* Extracted material:
--------------------
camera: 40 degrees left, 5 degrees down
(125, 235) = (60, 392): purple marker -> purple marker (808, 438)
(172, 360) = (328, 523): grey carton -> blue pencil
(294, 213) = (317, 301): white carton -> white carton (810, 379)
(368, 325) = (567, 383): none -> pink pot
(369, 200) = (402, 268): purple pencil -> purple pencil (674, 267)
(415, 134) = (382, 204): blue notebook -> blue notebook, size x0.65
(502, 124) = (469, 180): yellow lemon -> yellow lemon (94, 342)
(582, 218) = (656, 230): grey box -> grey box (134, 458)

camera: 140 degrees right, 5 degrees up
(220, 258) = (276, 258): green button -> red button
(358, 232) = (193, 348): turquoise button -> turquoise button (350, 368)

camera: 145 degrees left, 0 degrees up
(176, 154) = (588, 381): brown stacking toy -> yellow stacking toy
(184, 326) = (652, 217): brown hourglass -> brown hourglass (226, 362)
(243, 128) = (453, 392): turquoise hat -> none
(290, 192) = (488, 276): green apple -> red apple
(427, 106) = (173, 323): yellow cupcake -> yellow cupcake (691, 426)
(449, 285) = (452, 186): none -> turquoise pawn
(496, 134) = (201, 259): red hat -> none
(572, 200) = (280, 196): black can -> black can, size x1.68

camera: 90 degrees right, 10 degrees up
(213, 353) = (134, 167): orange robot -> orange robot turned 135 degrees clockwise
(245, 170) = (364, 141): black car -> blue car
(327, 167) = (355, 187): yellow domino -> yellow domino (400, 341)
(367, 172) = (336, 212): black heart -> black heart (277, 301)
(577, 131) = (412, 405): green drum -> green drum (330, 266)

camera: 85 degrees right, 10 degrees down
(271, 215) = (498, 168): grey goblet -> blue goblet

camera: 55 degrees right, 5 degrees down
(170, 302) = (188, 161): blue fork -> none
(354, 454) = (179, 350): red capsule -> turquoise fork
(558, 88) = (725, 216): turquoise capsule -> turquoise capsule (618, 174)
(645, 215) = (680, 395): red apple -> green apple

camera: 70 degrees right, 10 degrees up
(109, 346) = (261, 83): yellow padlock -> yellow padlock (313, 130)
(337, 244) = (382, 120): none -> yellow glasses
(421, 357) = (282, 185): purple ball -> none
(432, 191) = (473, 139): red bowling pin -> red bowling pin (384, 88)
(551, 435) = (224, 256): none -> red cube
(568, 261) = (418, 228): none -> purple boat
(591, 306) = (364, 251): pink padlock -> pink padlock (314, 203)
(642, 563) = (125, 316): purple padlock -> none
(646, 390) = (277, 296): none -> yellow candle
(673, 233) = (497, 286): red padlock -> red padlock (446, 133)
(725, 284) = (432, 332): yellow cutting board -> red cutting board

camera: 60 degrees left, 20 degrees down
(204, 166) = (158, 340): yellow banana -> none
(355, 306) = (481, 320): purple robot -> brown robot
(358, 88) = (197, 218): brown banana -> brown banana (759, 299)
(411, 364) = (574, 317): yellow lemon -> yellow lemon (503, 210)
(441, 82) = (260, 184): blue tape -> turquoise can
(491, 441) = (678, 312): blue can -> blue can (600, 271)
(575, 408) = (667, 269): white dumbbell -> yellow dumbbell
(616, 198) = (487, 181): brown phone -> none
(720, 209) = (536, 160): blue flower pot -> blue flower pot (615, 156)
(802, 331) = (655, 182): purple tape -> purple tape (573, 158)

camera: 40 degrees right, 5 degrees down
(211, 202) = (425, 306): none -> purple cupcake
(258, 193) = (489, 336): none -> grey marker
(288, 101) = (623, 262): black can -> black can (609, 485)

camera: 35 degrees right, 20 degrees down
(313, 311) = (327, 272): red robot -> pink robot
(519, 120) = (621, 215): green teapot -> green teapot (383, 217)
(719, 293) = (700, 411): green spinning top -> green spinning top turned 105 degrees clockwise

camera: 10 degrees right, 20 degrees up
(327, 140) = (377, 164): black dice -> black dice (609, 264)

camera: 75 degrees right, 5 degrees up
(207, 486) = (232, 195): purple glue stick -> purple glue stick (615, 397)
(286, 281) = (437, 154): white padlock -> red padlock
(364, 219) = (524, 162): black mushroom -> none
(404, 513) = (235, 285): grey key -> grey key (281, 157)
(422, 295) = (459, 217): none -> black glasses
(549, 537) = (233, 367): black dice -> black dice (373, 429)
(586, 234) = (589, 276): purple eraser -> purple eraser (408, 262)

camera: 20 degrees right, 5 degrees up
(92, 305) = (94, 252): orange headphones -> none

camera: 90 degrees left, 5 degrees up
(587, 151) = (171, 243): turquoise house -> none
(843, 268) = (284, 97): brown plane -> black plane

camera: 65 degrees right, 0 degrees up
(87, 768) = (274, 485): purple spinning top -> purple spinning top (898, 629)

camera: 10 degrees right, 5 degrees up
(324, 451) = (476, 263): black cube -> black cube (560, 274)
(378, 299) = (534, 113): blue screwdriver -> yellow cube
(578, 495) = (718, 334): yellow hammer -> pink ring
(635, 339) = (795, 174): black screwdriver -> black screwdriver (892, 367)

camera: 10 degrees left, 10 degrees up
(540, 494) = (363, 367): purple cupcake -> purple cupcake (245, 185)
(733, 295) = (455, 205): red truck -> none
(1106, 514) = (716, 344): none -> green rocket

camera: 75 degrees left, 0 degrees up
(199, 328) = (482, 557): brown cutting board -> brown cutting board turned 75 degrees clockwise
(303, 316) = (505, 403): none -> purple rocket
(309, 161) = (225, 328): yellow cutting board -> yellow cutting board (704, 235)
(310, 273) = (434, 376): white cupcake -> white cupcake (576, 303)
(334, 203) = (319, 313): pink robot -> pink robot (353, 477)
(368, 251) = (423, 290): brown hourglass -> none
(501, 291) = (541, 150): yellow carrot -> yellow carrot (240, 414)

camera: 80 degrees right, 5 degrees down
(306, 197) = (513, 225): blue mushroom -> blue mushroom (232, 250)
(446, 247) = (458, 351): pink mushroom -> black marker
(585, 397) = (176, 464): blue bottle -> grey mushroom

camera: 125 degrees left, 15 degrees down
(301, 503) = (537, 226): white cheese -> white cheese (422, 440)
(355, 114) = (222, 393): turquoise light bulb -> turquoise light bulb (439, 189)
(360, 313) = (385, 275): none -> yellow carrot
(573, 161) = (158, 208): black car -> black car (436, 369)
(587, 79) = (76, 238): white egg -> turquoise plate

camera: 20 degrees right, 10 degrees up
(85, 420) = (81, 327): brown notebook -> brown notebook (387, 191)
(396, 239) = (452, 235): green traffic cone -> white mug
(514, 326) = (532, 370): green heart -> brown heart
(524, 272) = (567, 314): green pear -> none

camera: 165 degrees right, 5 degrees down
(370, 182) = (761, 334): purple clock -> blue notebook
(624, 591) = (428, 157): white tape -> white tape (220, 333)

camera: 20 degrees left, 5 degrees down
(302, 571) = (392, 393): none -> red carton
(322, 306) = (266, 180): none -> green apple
--------------------
* Work task: From the records, copy every line that has the string "grey" in it.

* Answer section:
(172, 360) = (328, 523): grey carton -> blue pencil
(582, 218) = (656, 230): grey box -> grey box (134, 458)
(271, 215) = (498, 168): grey goblet -> blue goblet
(258, 193) = (489, 336): none -> grey marker
(404, 513) = (235, 285): grey key -> grey key (281, 157)
(585, 397) = (176, 464): blue bottle -> grey mushroom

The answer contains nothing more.